▶ **Task requirements**
Each record is to be copied exactly, with its pictures left behind.
+++ Data excerpts
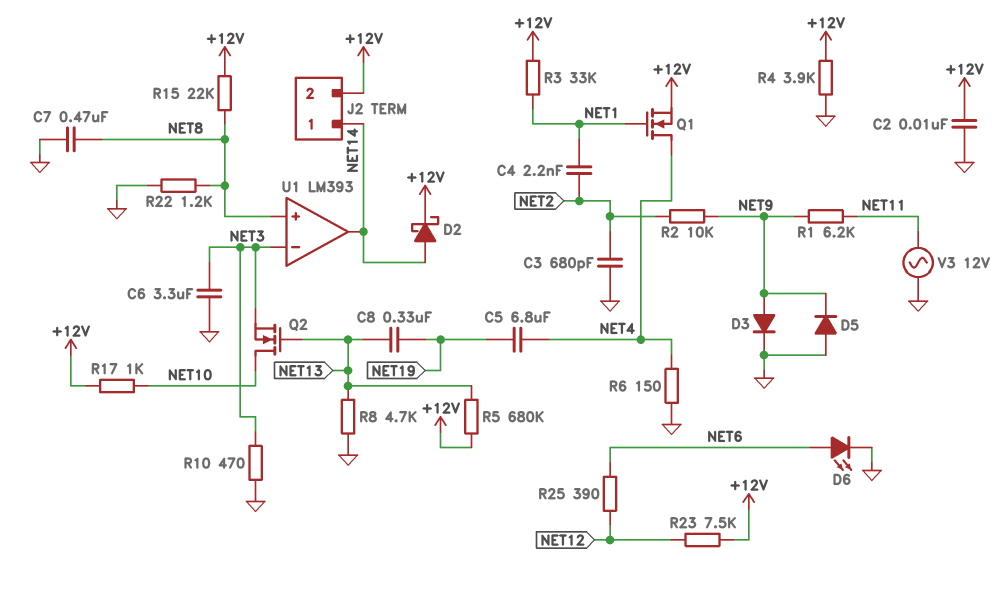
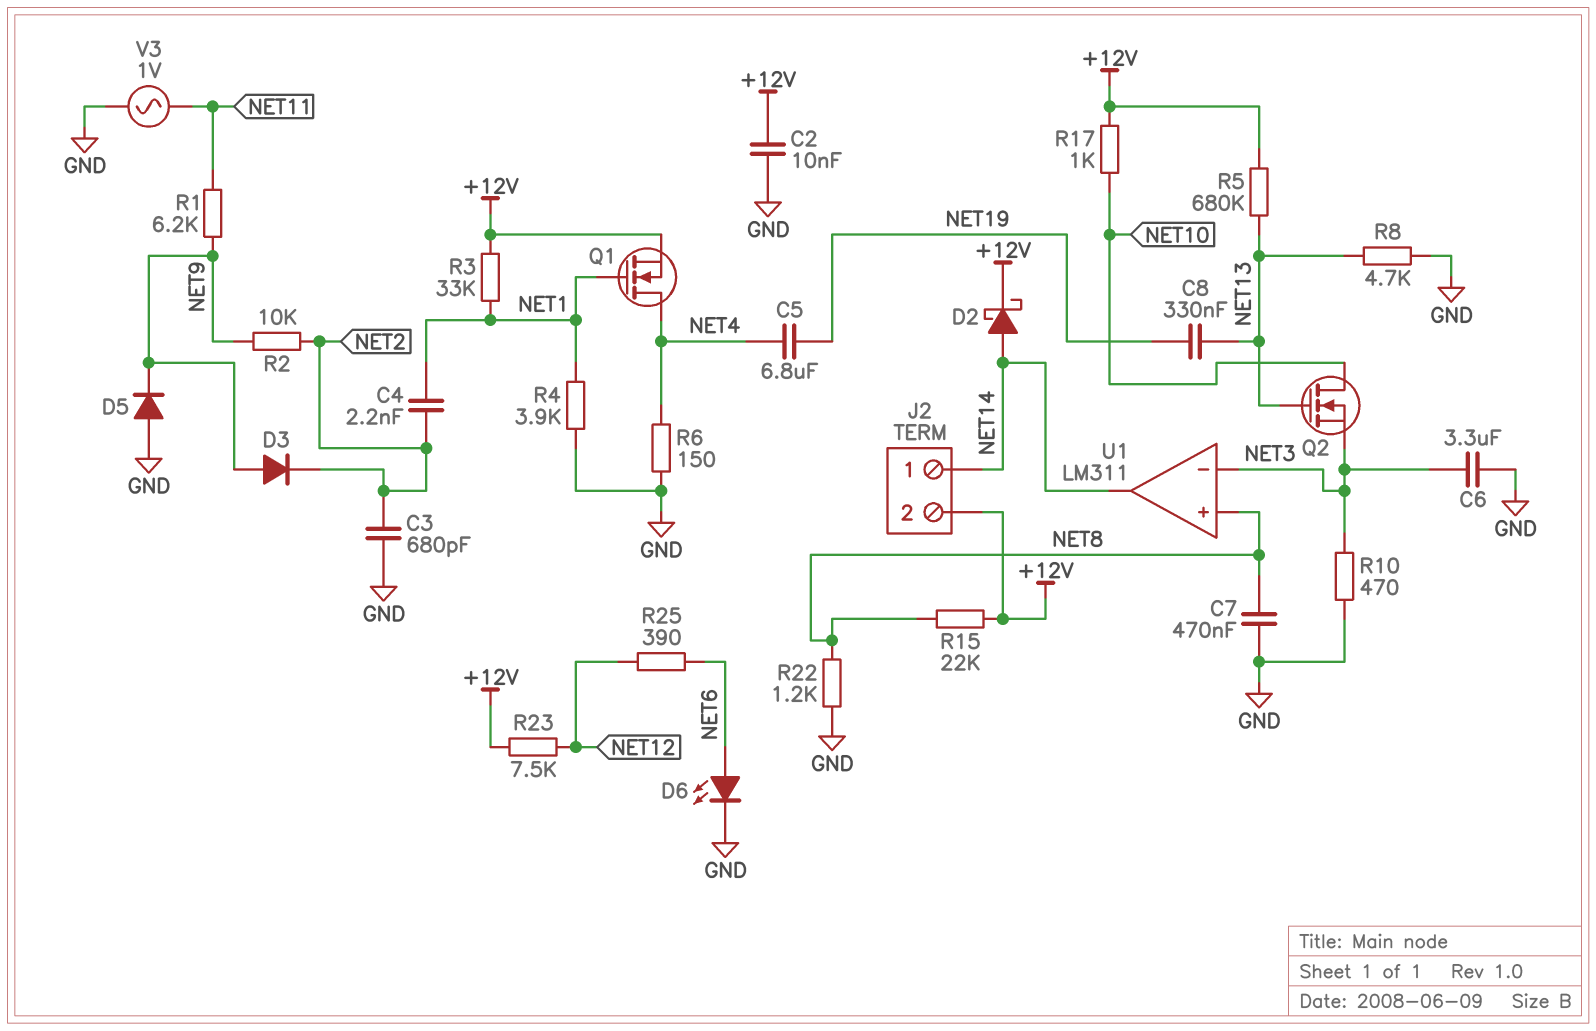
D3: diode (A NET9, K GND) -> diode (A NET9, K NET2)
R4: 3.9k (+12V, GND) -> 3.9k (GND, NET1)
U1: LM393 -> LM311
V3: AC 12V (GND, NET11) -> AC 1V (GND, NET11)

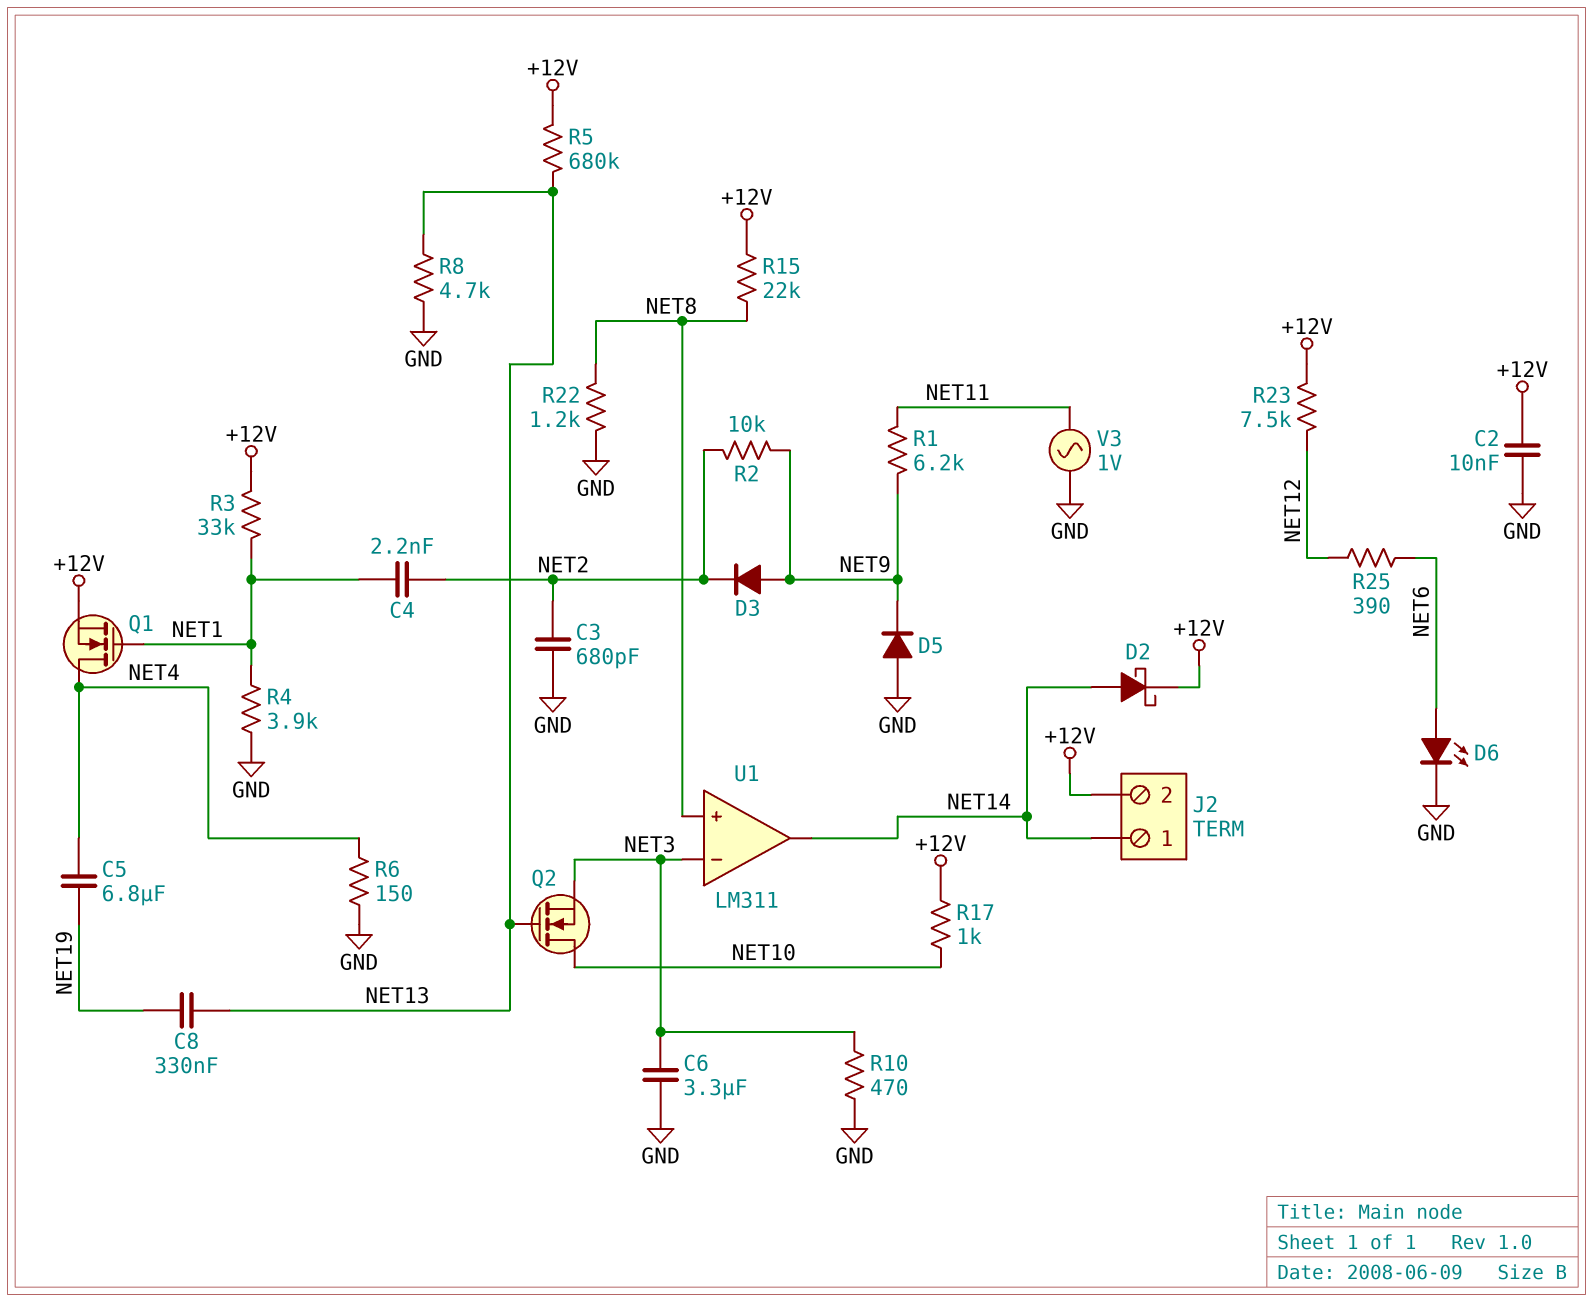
C7: 470nF (GND, NET8) -> none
++++++
▶ **Task answer**
D3: diode (A NET9, K GND) -> diode (A NET9, K NET2)
R4: 3.9k (+12V, GND) -> 3.9k (GND, NET1)
U1: LM393 -> LM311
V3: AC 12V (GND, NET11) -> AC 1V (GND, NET11)

C7: 470nF (GND, NET8) -> none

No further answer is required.